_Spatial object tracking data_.

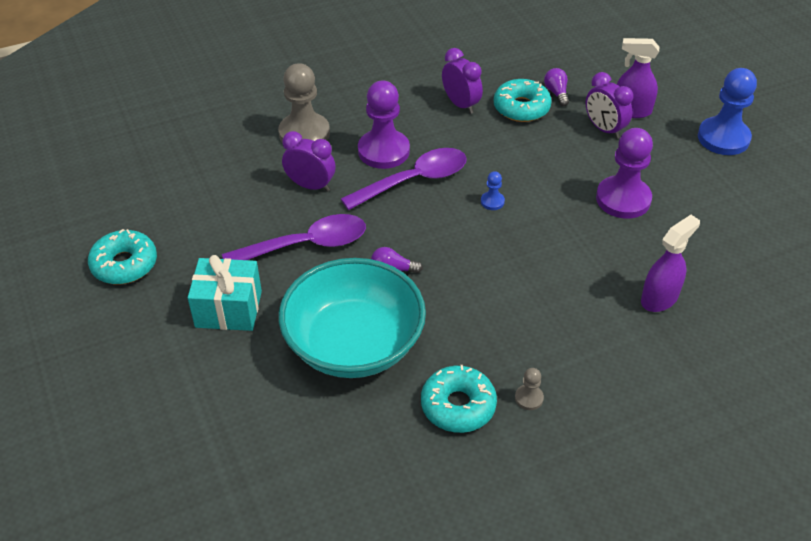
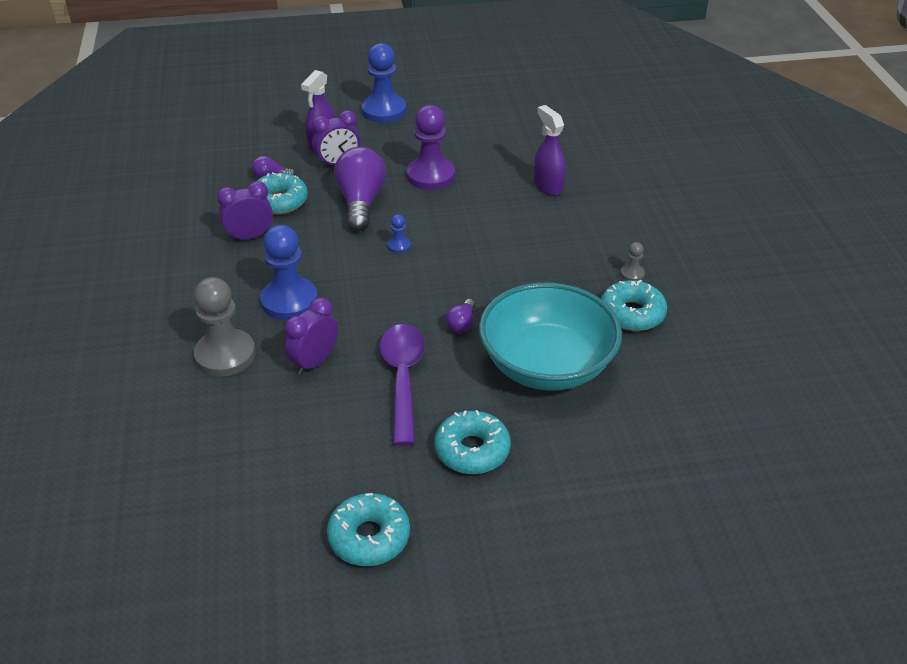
camera: 75 degrees left, 5 degrees down
(228, 309) = (472, 450): turquoise gift -> turquoise donut
(383, 151) = (289, 301): purple pawn -> blue pawn
(414, 180) = (345, 288): purple spoon -> none
(548, 160) = (361, 202): none -> purple light bulb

_Work task_.
The full set of entries should be transcribed exactly, pictures left aside.

_Answer to this exercise_.
camera: 75 degrees left, 5 degrees down
(228, 309) = (472, 450): turquoise gift -> turquoise donut
(383, 151) = (289, 301): purple pawn -> blue pawn
(414, 180) = (345, 288): purple spoon -> none
(548, 160) = (361, 202): none -> purple light bulb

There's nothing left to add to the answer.